**Task statement**
From the first line to the last, please print the entries exactly, omitting pictures.

**Scene change data**
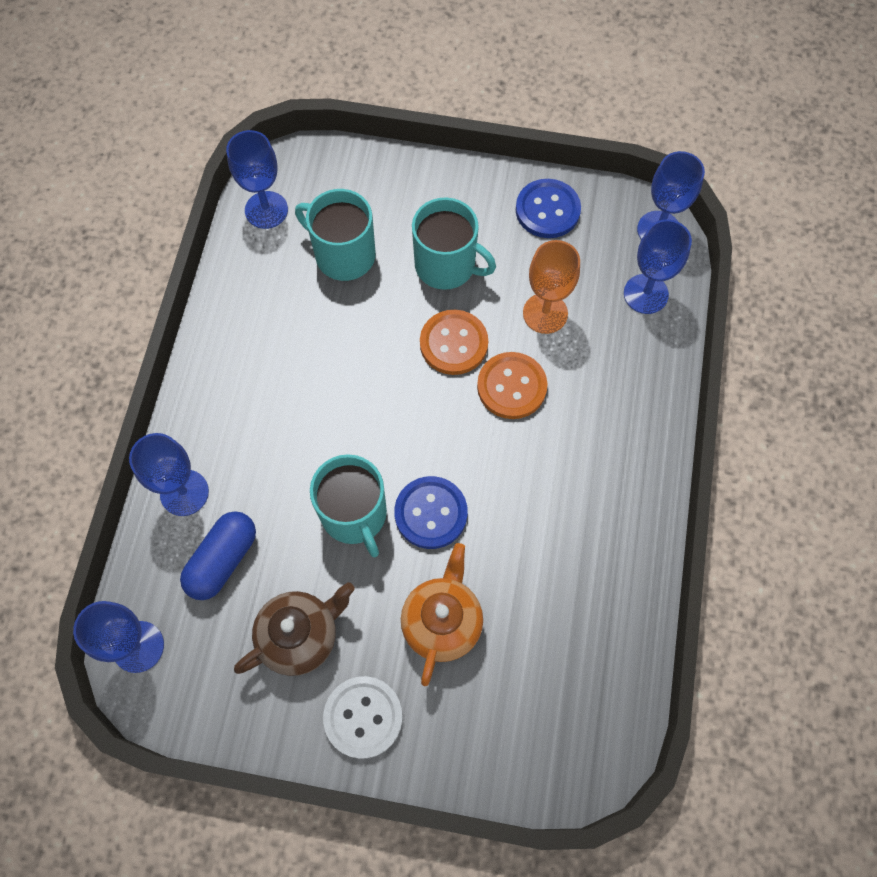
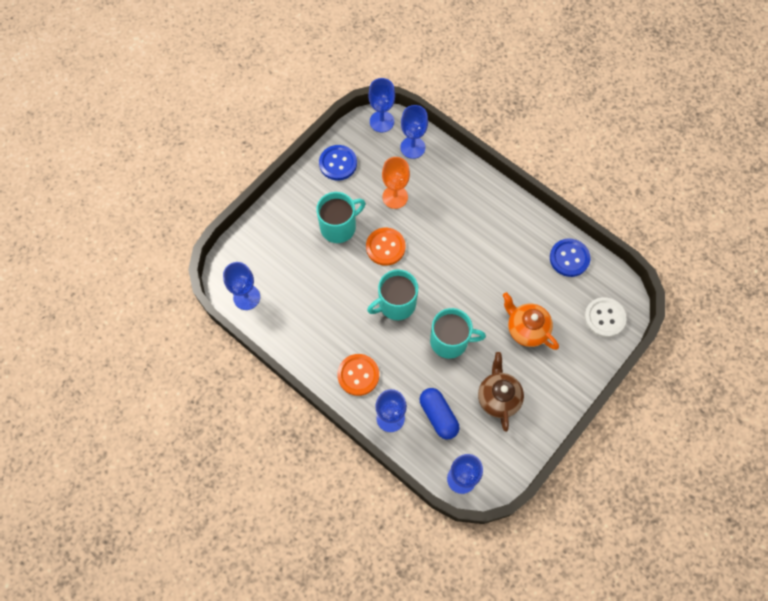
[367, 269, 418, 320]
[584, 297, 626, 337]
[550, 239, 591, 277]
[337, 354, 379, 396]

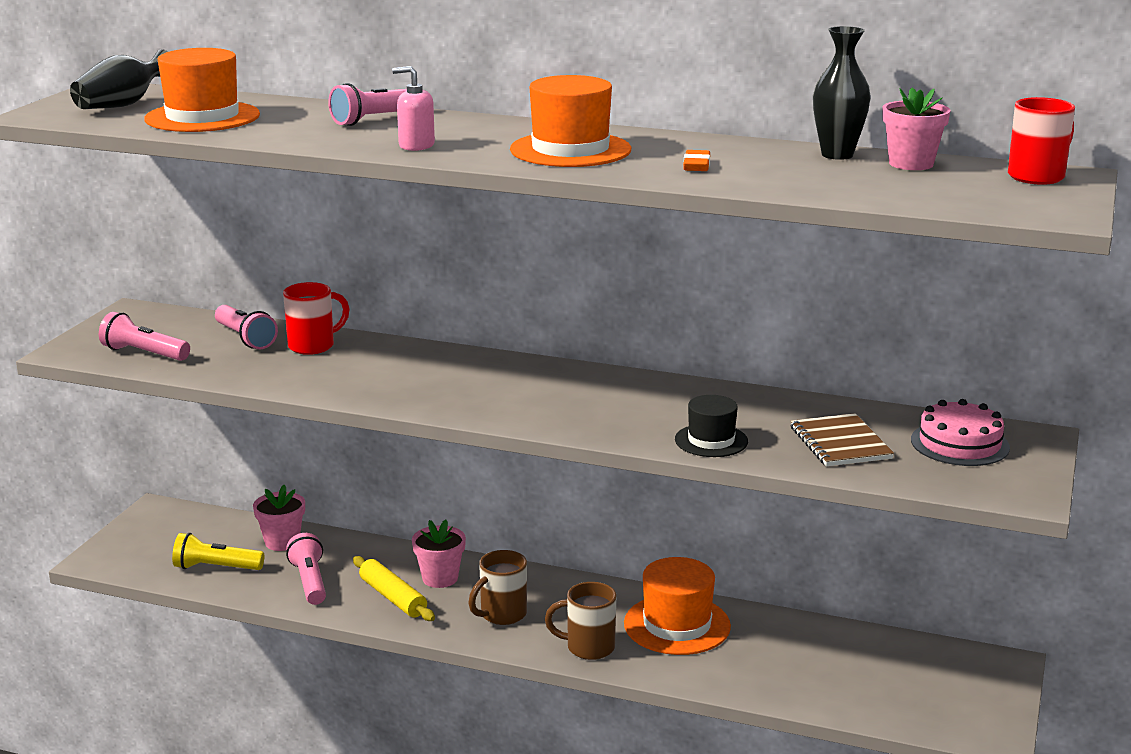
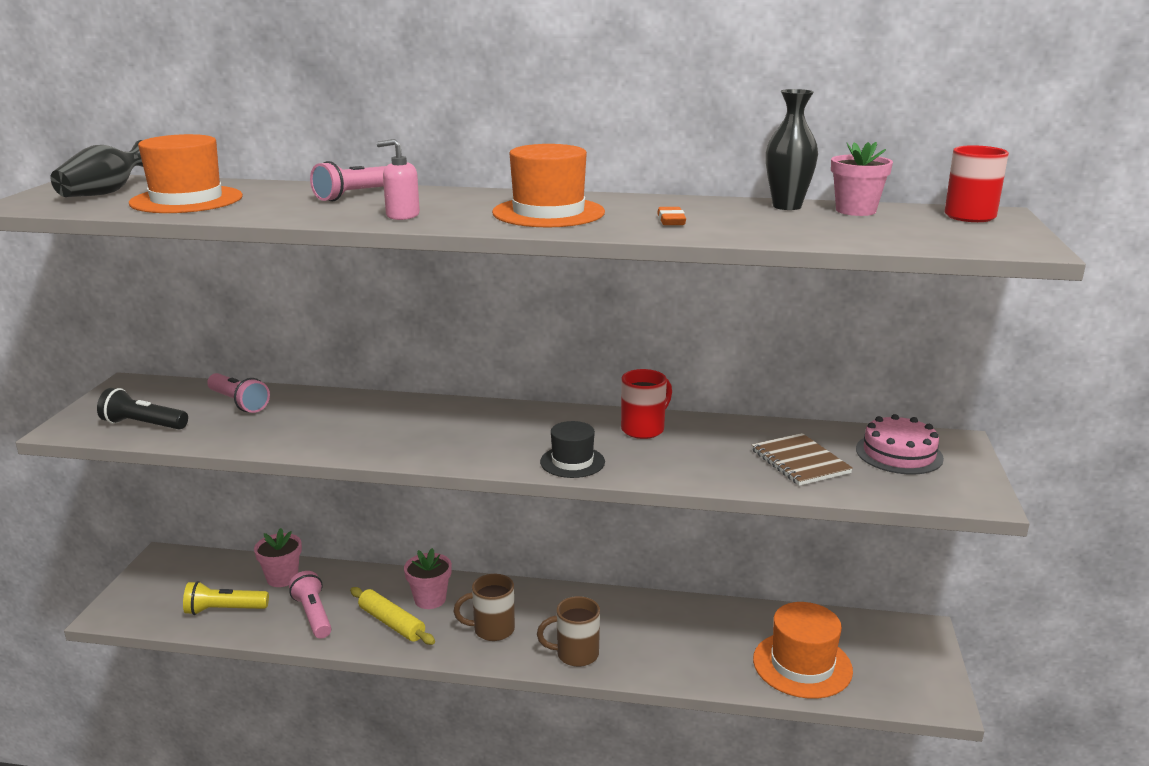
[97, 388, 188, 429]
[621, 369, 672, 439]
[454, 574, 515, 641]
[753, 602, 853, 699]
[540, 421, 605, 478]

**Exercise response**
[367, 269, 418, 320]
[584, 297, 626, 337]
[550, 239, 591, 277]
[337, 354, 379, 396]

[97, 388, 188, 429]
[621, 369, 672, 439]
[454, 574, 515, 641]
[753, 602, 853, 699]
[540, 421, 605, 478]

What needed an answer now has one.